**THE TASK**: From the data below, retype exactly the lines starting with the one that contains "building: none -> [32,452,84,506]" and ending with the one that contains "building: none -> [268,529,314,567]", both included.

**SOURCE RECORDS**:
====
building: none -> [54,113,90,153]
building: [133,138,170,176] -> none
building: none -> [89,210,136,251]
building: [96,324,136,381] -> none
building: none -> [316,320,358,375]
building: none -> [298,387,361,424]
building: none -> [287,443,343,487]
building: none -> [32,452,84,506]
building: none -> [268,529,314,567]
====
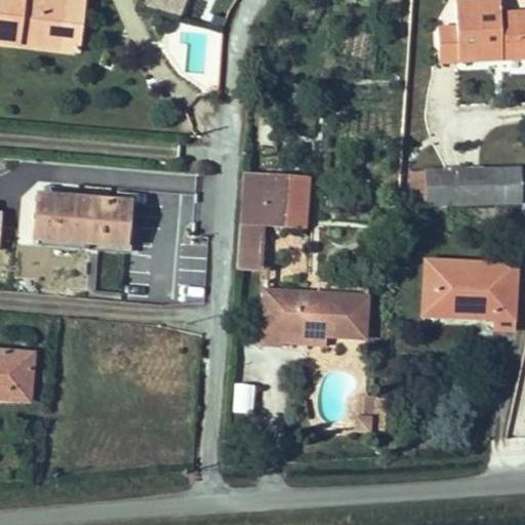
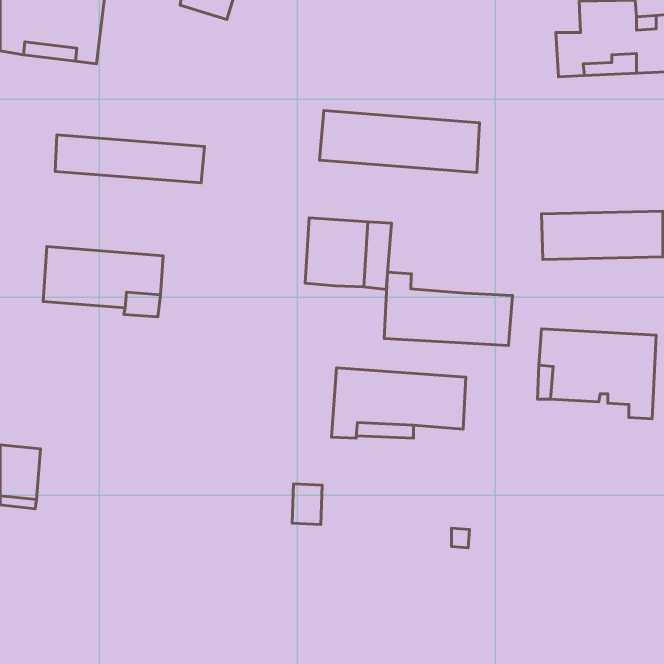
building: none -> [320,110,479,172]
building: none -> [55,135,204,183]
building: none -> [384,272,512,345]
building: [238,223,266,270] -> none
====
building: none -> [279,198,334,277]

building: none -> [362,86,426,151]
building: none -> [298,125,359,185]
====
**RESULT OF THIS EXERCISE**:
building: none -> [32,452,84,506]
building: none -> [268,529,314,567]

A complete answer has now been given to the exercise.